-- BEGIN TASK DATA --

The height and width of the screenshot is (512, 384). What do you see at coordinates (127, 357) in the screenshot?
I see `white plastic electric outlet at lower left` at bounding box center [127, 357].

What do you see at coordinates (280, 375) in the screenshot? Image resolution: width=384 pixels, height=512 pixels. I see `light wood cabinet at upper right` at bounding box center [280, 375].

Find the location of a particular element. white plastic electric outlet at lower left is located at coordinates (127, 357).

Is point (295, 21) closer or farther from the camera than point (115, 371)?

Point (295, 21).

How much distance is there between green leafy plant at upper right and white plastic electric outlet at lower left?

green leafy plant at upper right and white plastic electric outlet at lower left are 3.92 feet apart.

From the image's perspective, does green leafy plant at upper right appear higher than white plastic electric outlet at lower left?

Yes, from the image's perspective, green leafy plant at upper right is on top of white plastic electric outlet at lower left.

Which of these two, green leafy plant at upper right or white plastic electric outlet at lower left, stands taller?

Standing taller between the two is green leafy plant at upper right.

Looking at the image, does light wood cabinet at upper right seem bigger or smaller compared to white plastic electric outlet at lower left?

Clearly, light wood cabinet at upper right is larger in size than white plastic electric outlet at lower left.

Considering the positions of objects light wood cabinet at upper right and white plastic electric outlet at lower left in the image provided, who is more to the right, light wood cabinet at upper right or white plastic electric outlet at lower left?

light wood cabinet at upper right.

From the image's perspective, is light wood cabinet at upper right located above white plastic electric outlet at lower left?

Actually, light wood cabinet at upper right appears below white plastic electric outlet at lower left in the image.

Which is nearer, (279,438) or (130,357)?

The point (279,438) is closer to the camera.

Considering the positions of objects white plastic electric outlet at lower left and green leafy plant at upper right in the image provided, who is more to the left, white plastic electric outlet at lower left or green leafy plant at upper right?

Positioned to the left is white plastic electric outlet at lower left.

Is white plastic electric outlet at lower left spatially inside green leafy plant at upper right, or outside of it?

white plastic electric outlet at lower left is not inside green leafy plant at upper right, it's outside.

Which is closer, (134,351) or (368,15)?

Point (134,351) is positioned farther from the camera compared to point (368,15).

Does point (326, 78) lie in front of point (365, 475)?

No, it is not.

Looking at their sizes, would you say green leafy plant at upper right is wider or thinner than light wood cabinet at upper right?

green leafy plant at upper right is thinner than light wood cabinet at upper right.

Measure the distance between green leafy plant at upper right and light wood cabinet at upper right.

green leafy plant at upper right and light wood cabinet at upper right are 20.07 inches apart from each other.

-- END TASK DATA --
-- BEGIN TASK DATA --

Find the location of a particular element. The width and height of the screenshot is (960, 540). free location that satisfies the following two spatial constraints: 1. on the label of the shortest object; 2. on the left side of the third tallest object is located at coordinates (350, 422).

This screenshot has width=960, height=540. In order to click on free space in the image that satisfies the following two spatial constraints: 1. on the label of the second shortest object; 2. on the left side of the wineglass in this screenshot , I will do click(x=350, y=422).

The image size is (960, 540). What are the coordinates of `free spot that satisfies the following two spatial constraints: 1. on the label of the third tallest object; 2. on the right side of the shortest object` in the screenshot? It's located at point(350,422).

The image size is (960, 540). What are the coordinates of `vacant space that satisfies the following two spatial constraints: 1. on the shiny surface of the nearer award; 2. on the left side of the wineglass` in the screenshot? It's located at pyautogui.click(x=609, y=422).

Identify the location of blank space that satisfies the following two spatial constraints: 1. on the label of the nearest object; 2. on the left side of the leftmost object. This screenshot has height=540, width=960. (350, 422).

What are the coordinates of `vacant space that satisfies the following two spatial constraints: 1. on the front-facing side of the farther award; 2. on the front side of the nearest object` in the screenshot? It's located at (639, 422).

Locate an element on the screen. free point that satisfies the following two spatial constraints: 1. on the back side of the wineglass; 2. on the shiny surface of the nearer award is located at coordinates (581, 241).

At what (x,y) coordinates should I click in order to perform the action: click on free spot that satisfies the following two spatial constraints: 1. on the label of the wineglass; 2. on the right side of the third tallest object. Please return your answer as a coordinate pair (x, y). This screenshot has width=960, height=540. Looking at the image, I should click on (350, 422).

-- END TASK DATA --

SET EXERCISE | Copy out, word for word, everything from the line containing "The height and" down to the line containing "What do you see at coordinates (280, 375)", including both of those lines.

ANSWER BELOW |
The height and width of the screenshot is (512, 384). What do you see at coordinates (127, 357) in the screenshot?
I see `white plastic electric outlet at lower left` at bounding box center [127, 357].

What do you see at coordinates (280, 375) in the screenshot? Image resolution: width=384 pixels, height=512 pixels. I see `light wood cabinet at upper right` at bounding box center [280, 375].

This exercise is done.